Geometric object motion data
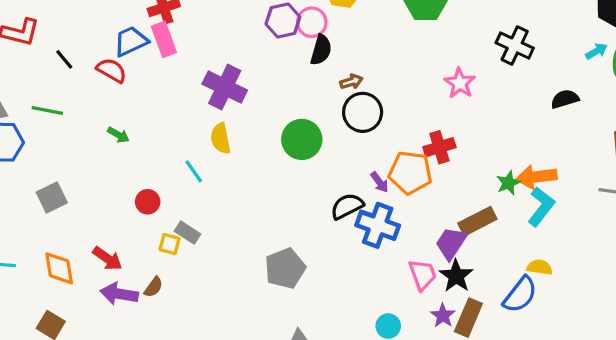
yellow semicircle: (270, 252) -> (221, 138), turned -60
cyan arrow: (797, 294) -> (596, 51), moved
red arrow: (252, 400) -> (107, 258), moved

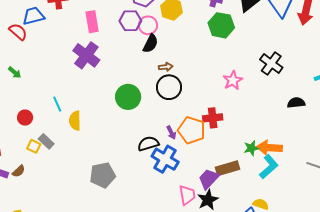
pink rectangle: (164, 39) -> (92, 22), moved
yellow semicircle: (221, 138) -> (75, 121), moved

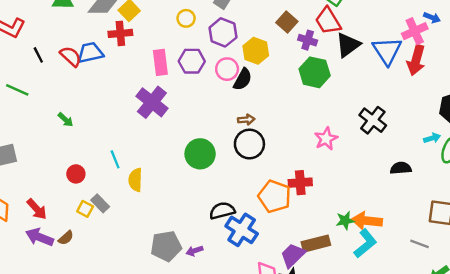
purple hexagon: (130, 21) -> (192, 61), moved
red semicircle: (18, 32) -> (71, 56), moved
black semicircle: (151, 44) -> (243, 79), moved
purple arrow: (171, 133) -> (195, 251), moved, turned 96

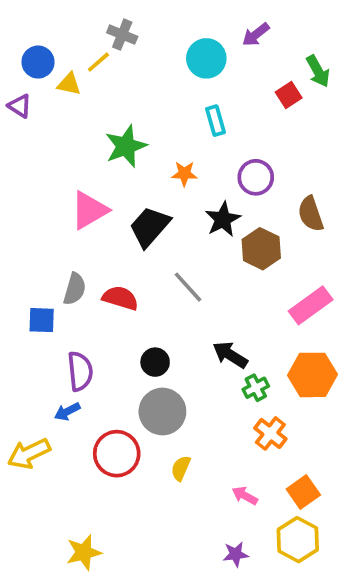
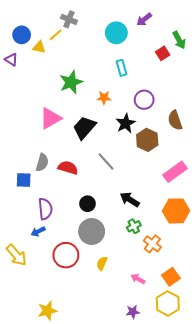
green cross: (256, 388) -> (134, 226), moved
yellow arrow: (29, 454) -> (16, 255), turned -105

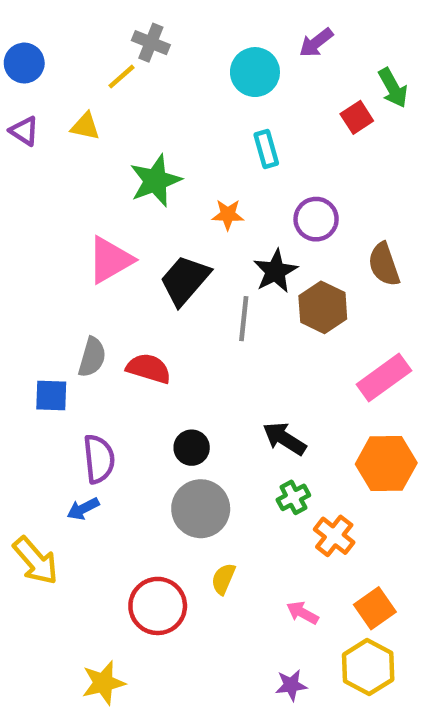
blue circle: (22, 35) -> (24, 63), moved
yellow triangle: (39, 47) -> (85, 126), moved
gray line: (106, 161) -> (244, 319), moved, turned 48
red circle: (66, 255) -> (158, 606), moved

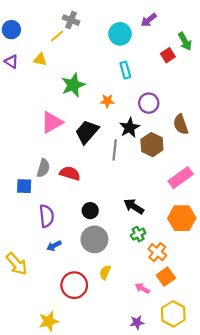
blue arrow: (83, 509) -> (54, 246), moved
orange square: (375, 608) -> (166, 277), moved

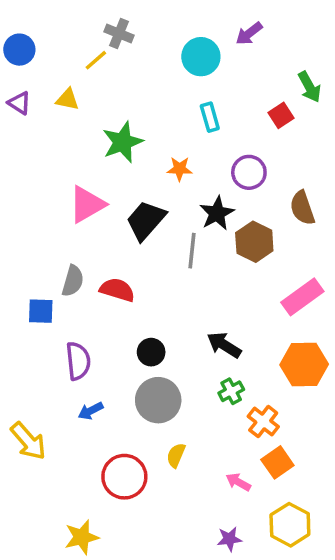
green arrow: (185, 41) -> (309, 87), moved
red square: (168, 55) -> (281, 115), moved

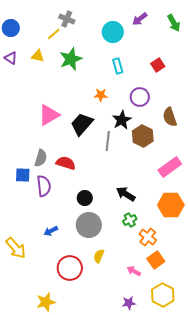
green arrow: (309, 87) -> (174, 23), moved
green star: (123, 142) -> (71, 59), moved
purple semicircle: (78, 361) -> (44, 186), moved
==
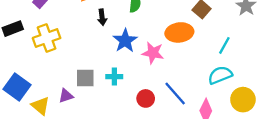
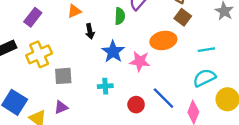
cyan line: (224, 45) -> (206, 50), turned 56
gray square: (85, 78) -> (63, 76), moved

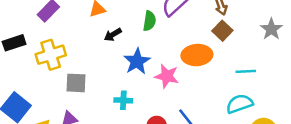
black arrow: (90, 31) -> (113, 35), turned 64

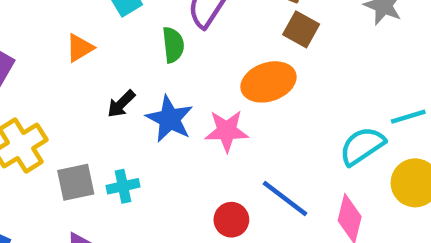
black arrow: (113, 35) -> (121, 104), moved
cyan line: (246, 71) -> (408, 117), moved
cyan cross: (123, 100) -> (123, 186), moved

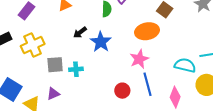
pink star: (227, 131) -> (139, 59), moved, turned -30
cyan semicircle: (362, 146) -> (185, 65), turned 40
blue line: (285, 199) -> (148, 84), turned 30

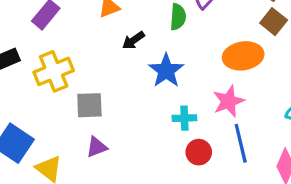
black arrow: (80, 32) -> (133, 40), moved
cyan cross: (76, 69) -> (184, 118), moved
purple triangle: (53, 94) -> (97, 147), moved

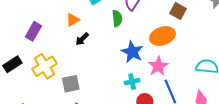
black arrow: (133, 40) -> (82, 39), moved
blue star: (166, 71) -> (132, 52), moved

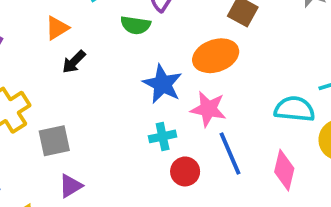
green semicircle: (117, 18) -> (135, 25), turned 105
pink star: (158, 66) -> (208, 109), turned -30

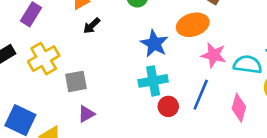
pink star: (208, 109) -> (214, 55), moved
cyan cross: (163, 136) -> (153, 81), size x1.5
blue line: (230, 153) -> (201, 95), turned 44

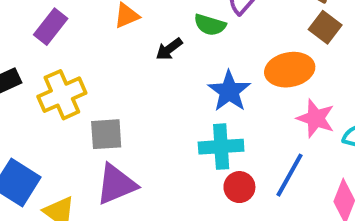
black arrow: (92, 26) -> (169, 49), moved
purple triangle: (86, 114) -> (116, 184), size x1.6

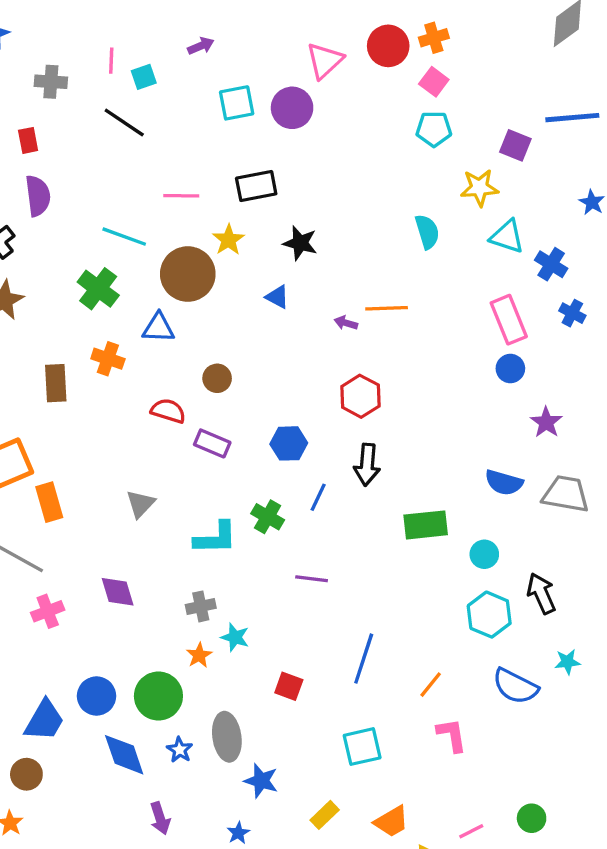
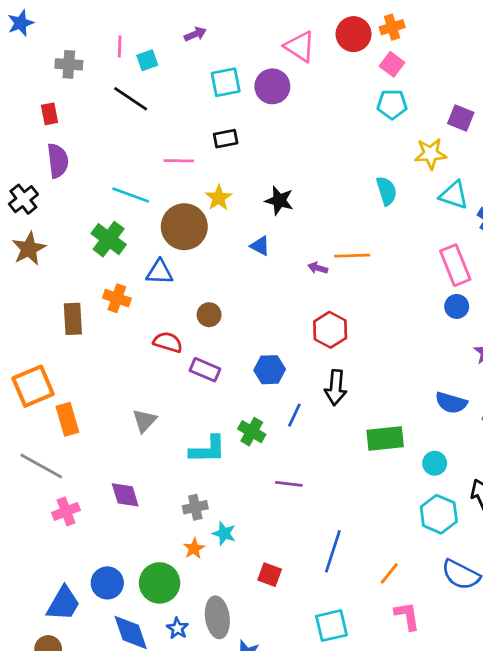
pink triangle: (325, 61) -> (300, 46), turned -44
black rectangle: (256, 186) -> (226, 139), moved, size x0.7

— Required action —
Wherever the string "size" appears in the entries above, return the line it appears on.

— Reply —
cyan cross: (163, 136) -> (153, 81), size x1.5
purple triangle: (86, 114) -> (116, 184), size x1.6
black rectangle: (256, 186) -> (226, 139), moved, size x0.7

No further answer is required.